> _EXERCISE MATERIAL_
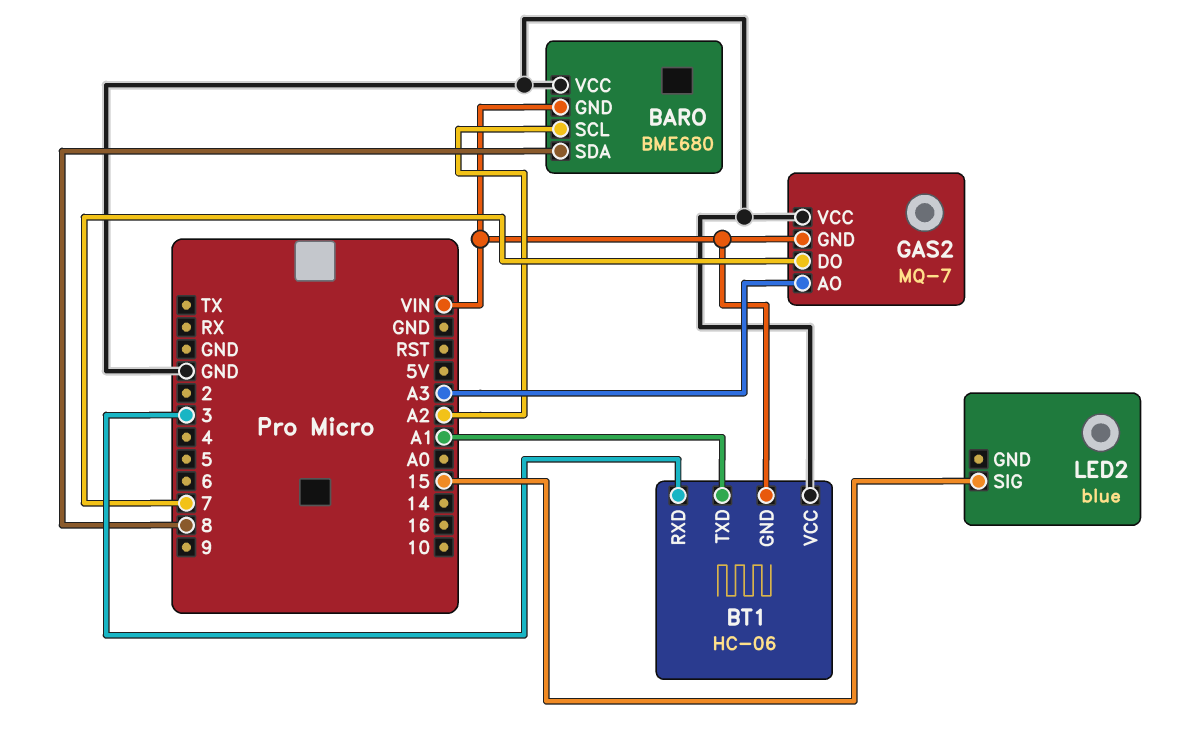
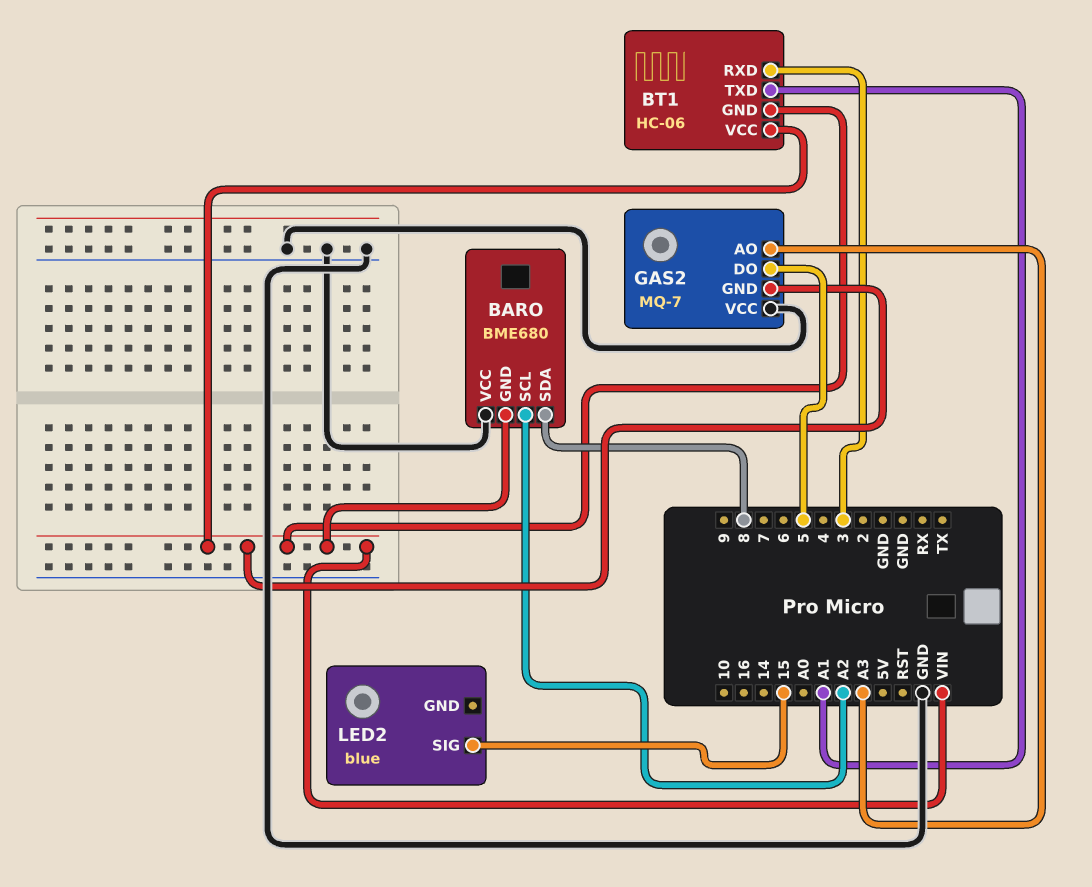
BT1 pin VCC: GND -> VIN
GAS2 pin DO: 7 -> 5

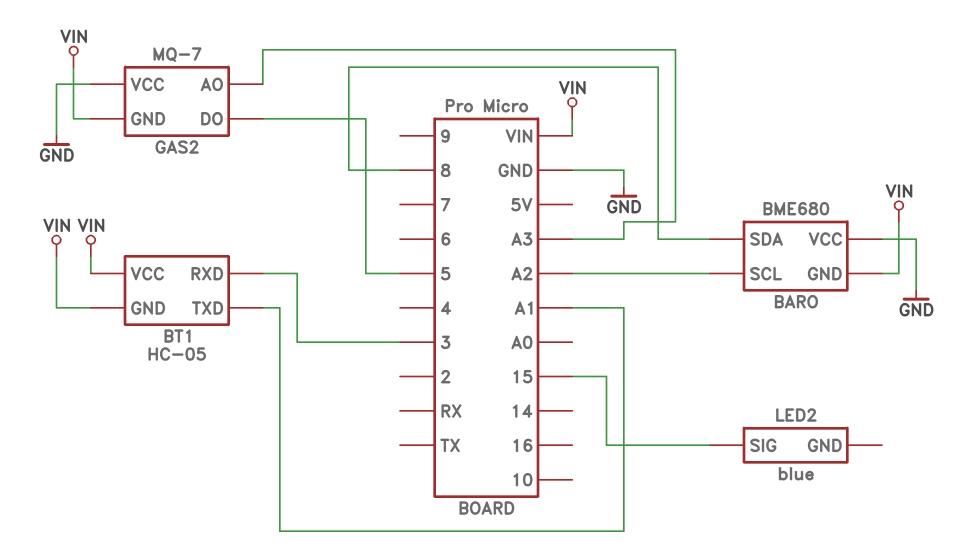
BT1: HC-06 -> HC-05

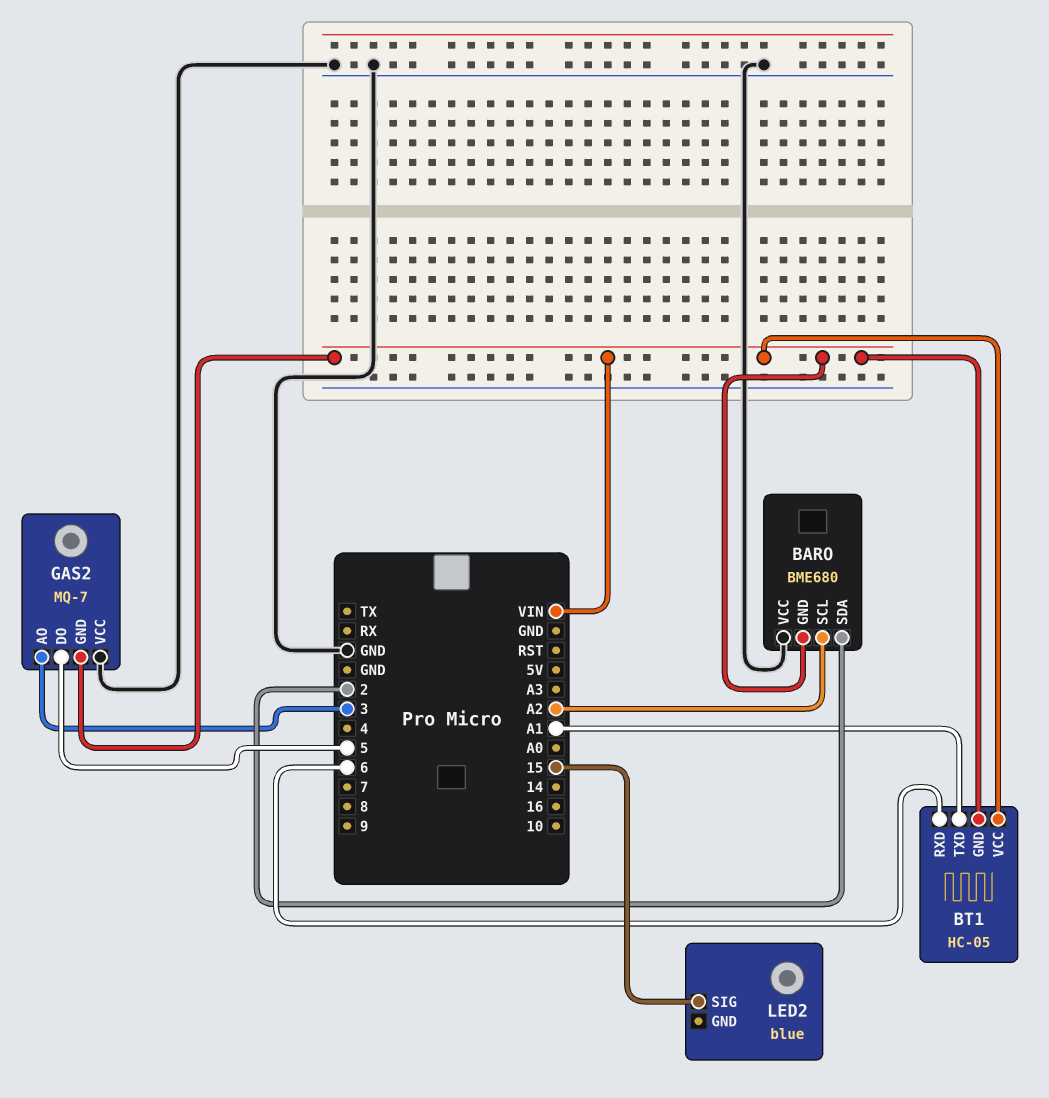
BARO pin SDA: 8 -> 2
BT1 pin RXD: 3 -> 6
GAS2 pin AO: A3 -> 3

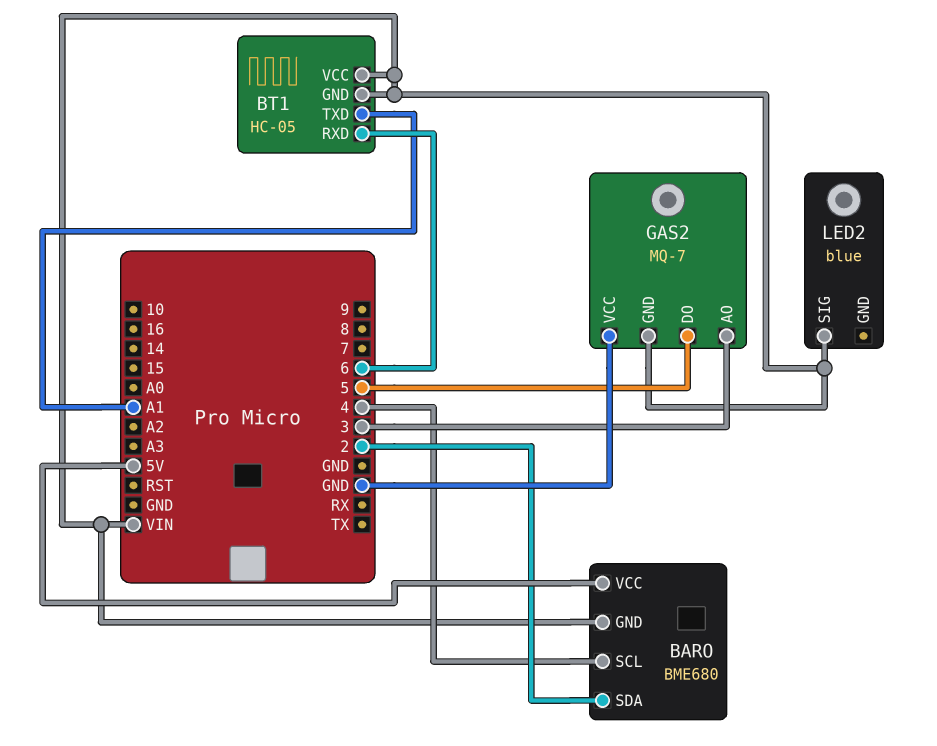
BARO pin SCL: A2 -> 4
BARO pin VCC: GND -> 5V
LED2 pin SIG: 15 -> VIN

* * *

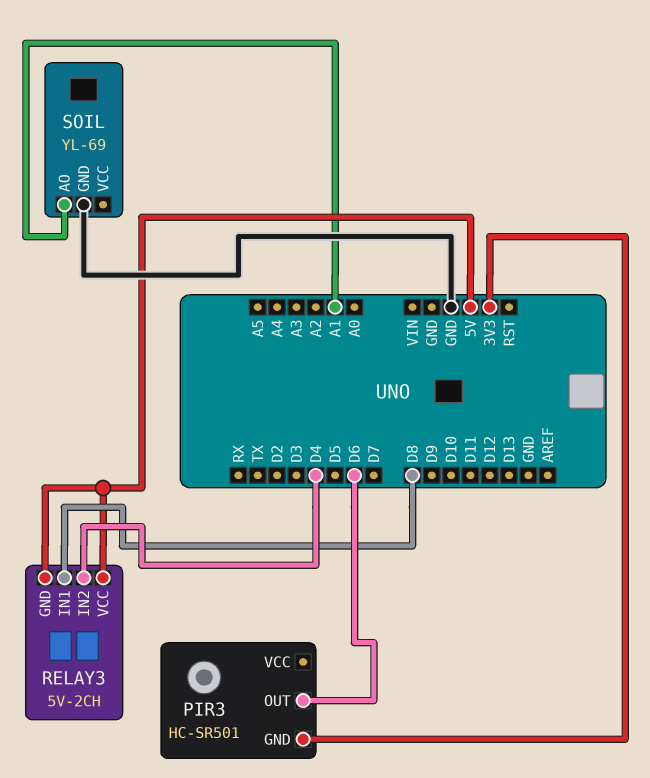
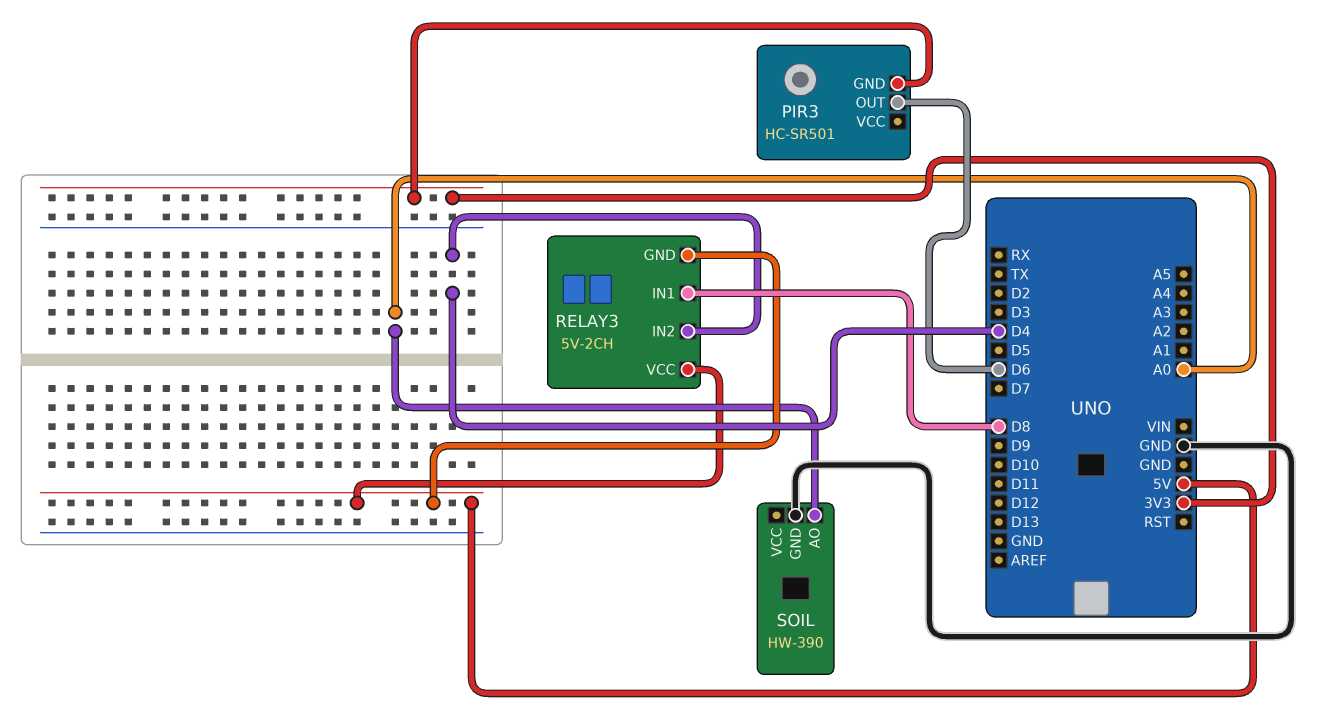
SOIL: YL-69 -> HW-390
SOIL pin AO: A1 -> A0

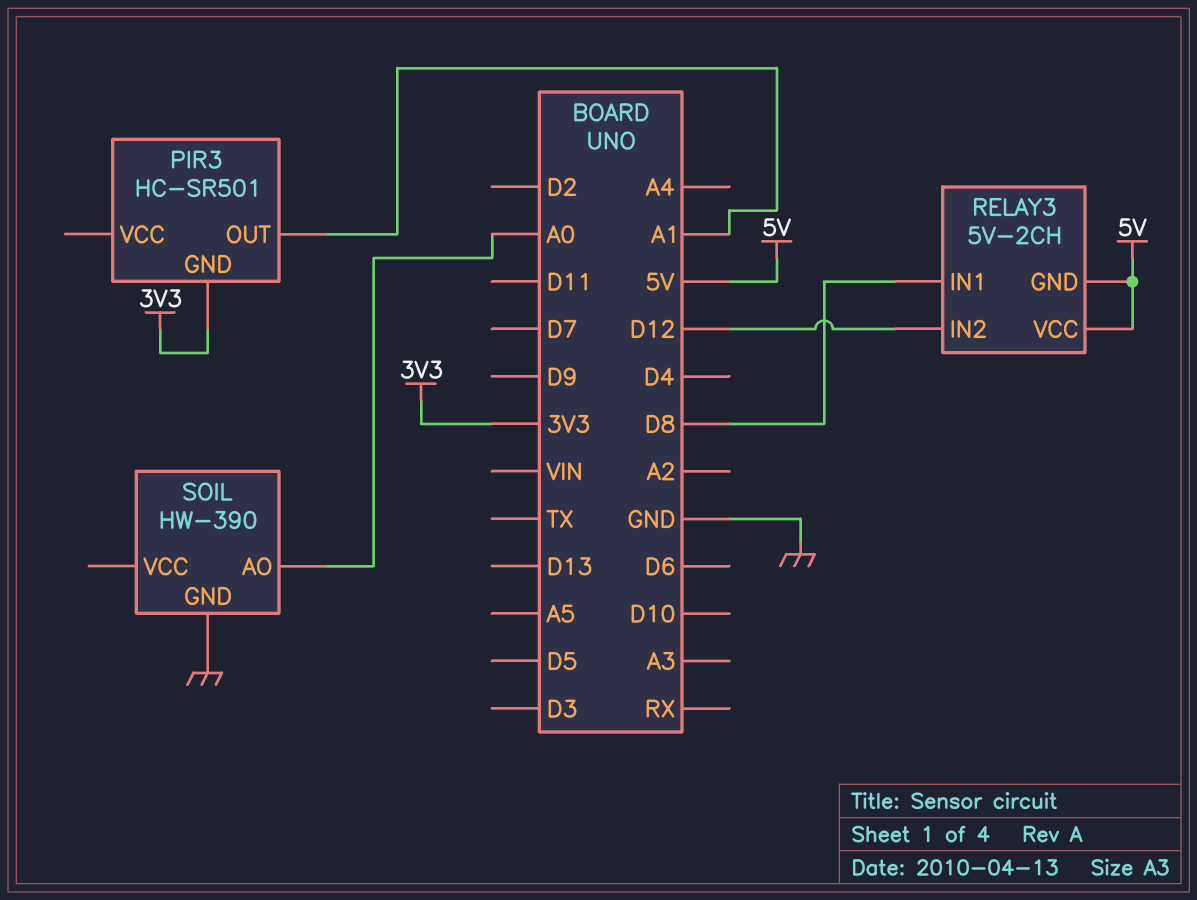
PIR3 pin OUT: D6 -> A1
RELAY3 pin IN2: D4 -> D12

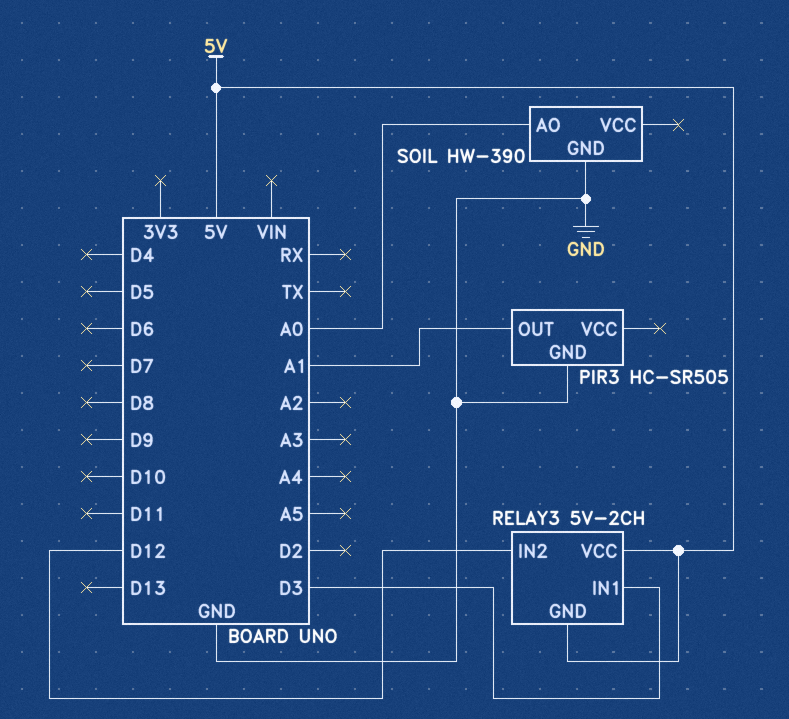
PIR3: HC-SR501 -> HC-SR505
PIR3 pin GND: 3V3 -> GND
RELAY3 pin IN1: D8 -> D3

> _WHAT IS NEEDED_
In the entries above, which lines run from the one with "PIR3 pin OUT: D6 -> A1" up to and including the one with "RELAY3 pin IN1: D8 -> D3"? Write them out exactly, without the pictures.

> _WRITTEN SOLUTION_
PIR3 pin OUT: D6 -> A1
RELAY3 pin IN2: D4 -> D12

PIR3: HC-SR501 -> HC-SR505
PIR3 pin GND: 3V3 -> GND
RELAY3 pin IN1: D8 -> D3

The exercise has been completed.